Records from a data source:
%%
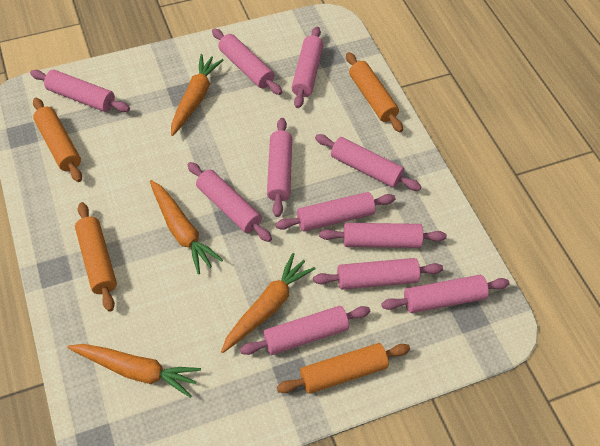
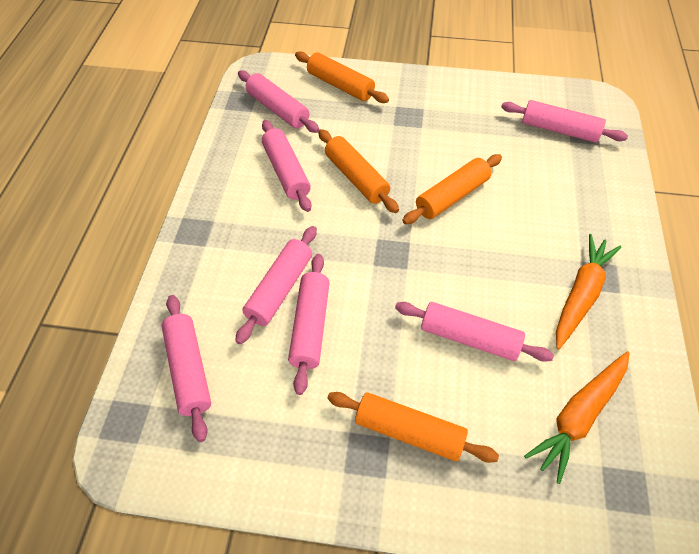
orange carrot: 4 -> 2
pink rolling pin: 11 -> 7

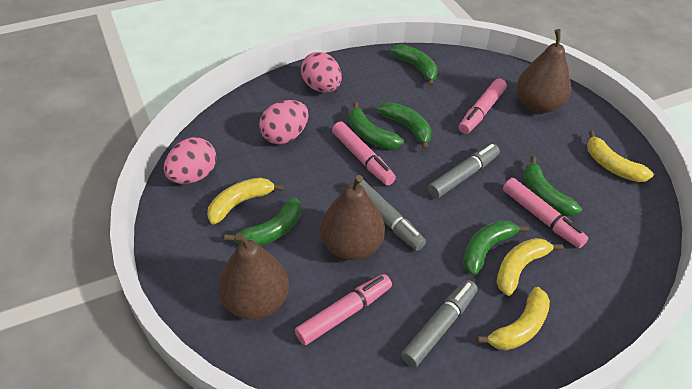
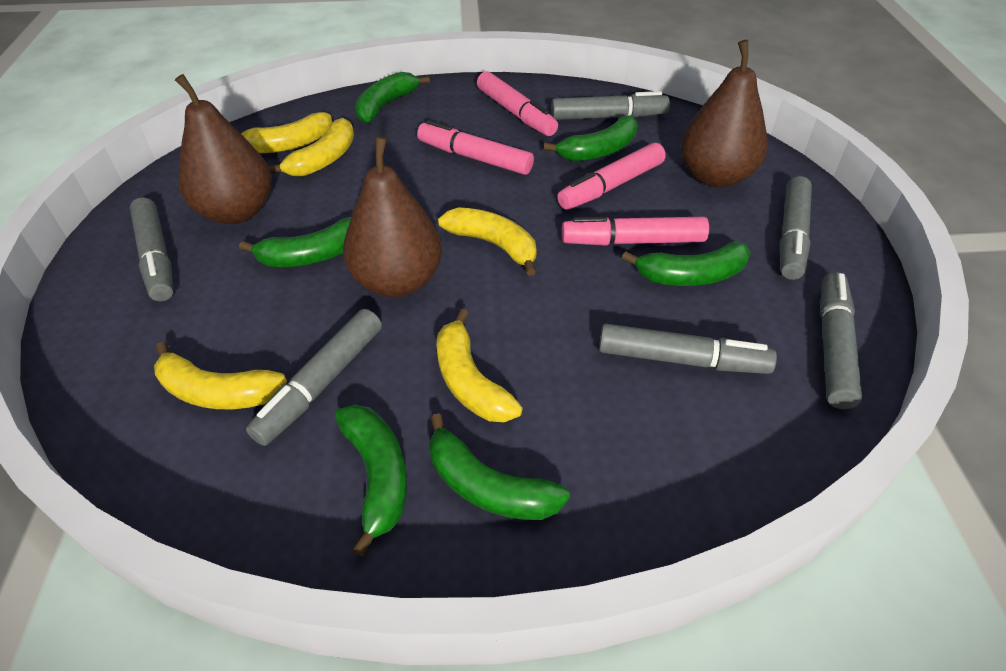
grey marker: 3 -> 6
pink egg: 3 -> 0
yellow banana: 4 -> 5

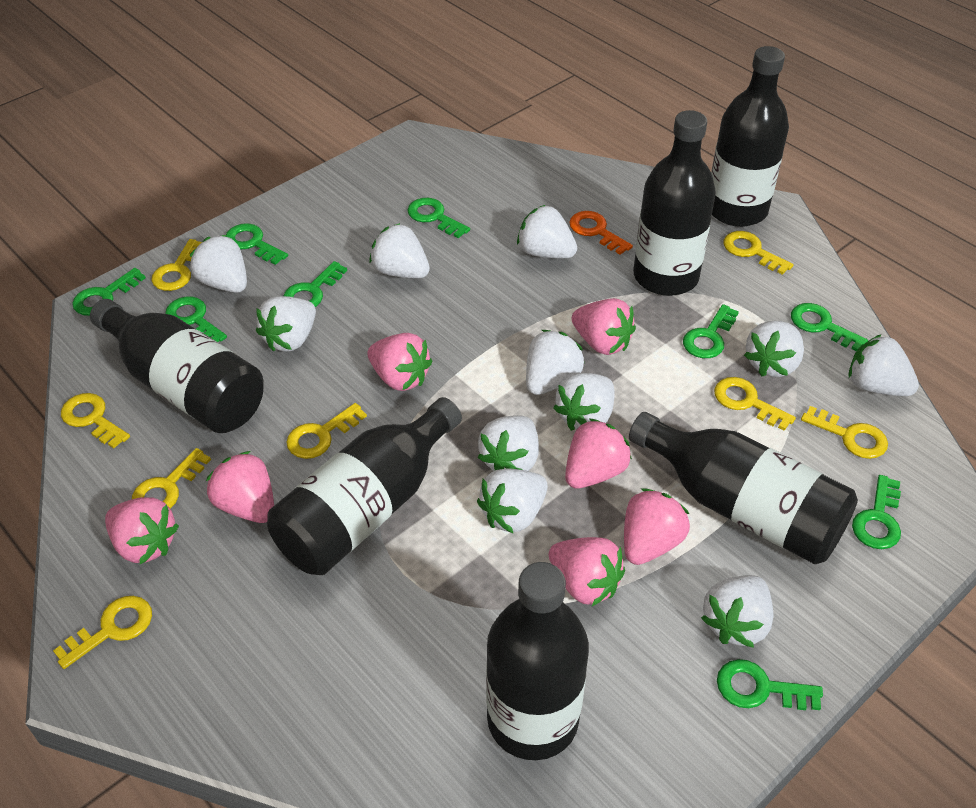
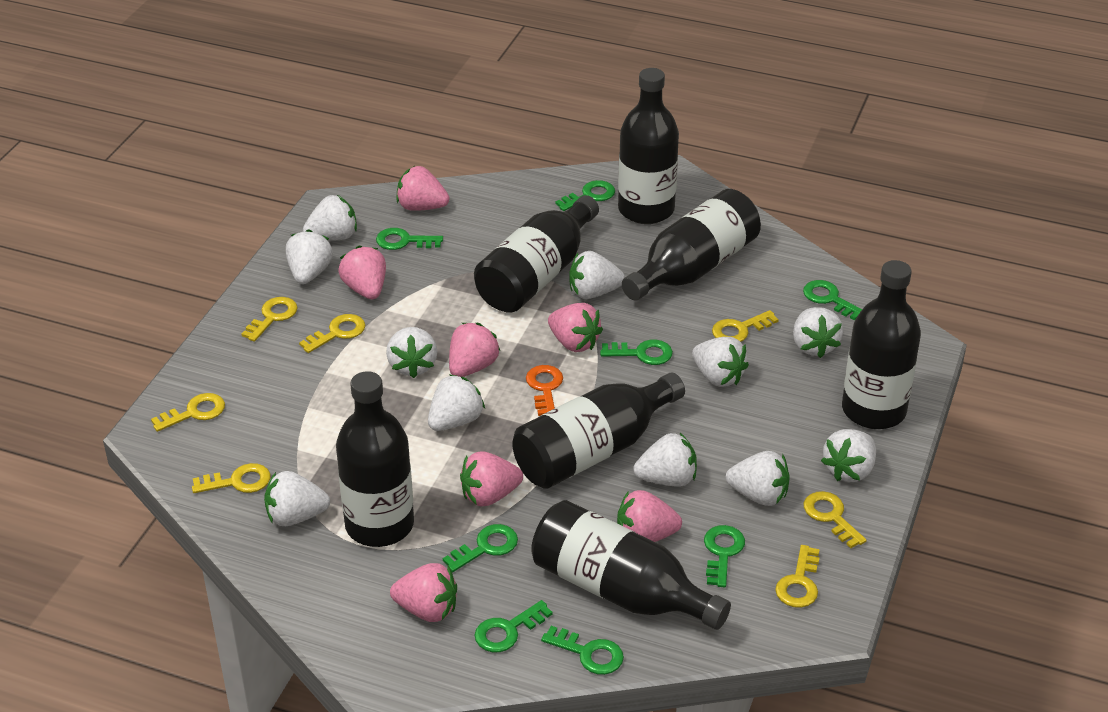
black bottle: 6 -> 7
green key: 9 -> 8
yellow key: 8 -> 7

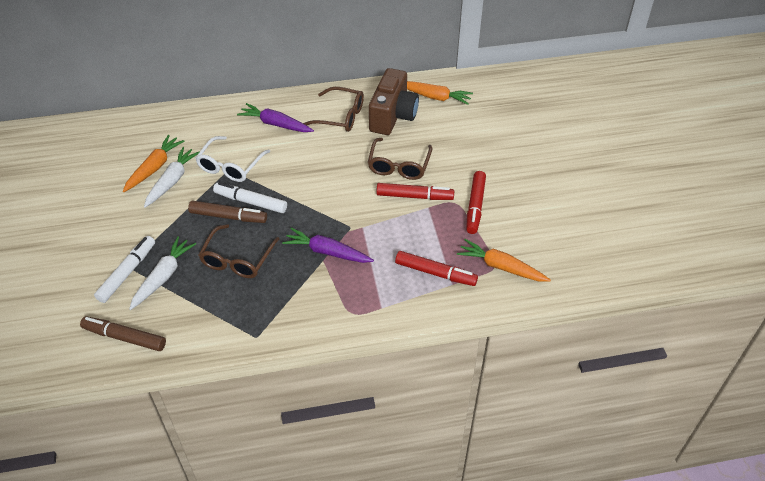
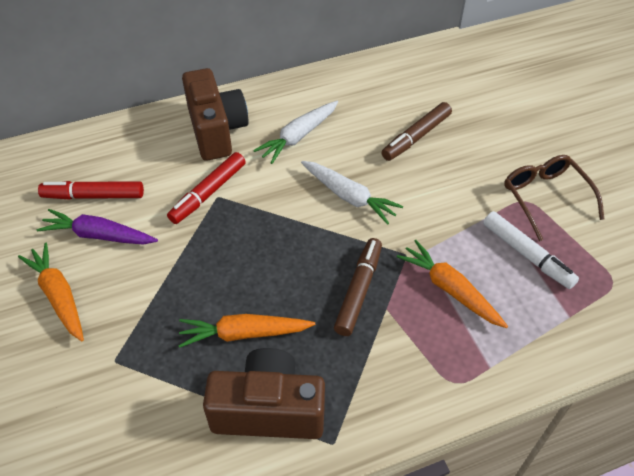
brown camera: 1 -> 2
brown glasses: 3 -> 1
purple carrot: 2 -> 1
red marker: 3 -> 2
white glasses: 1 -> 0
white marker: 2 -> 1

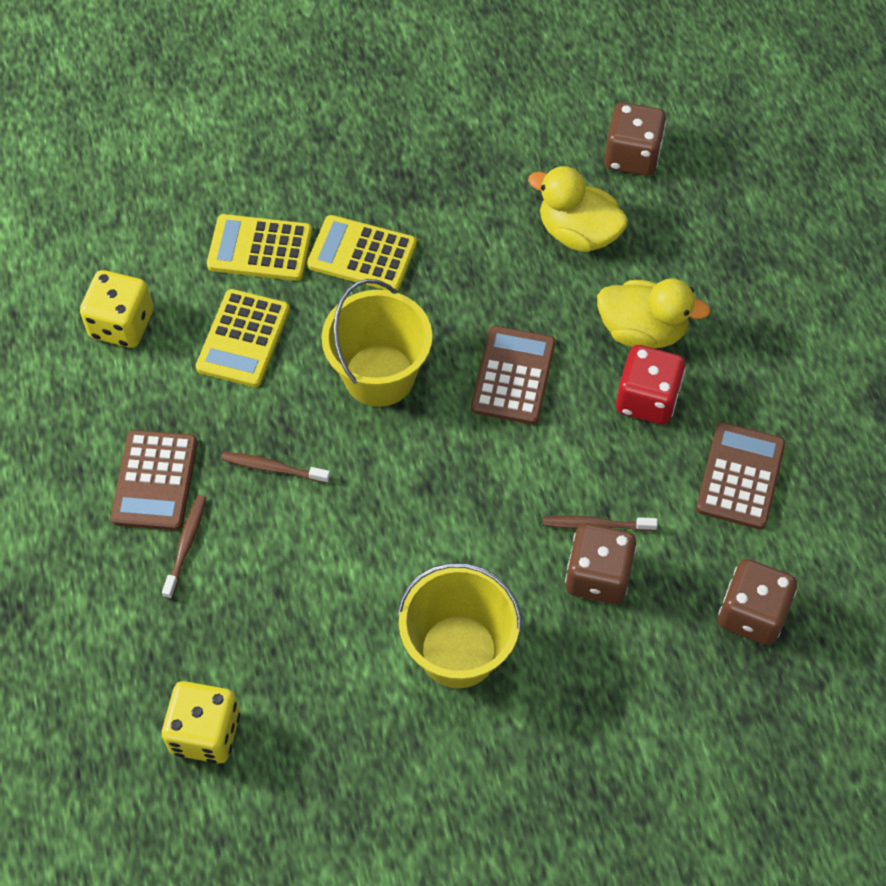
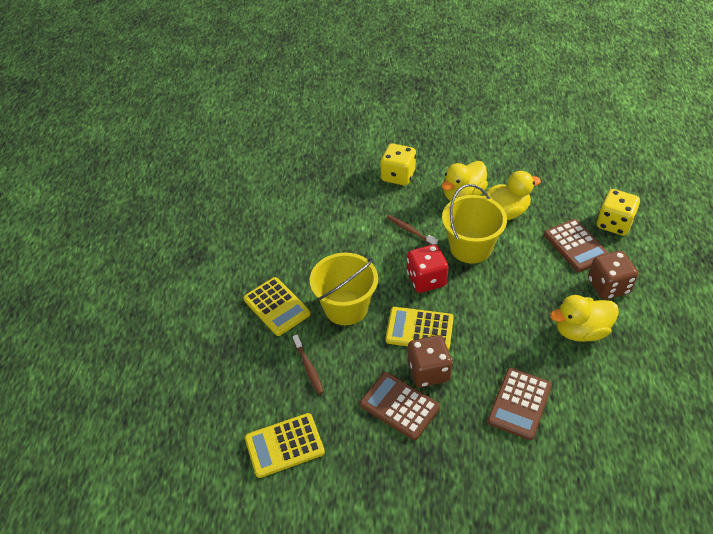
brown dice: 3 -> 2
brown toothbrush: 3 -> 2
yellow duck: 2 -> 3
%%
WORK ORDER: Please retype only the lines from the line that holds "brown glasses: 3 -> 1" through the end of the records, exactly as they stand, and drop every picture.

SOLUTION TO THE EXERCISE:
brown glasses: 3 -> 1
purple carrot: 2 -> 1
red marker: 3 -> 2
white glasses: 1 -> 0
white marker: 2 -> 1

brown dice: 3 -> 2
brown toothbrush: 3 -> 2
yellow duck: 2 -> 3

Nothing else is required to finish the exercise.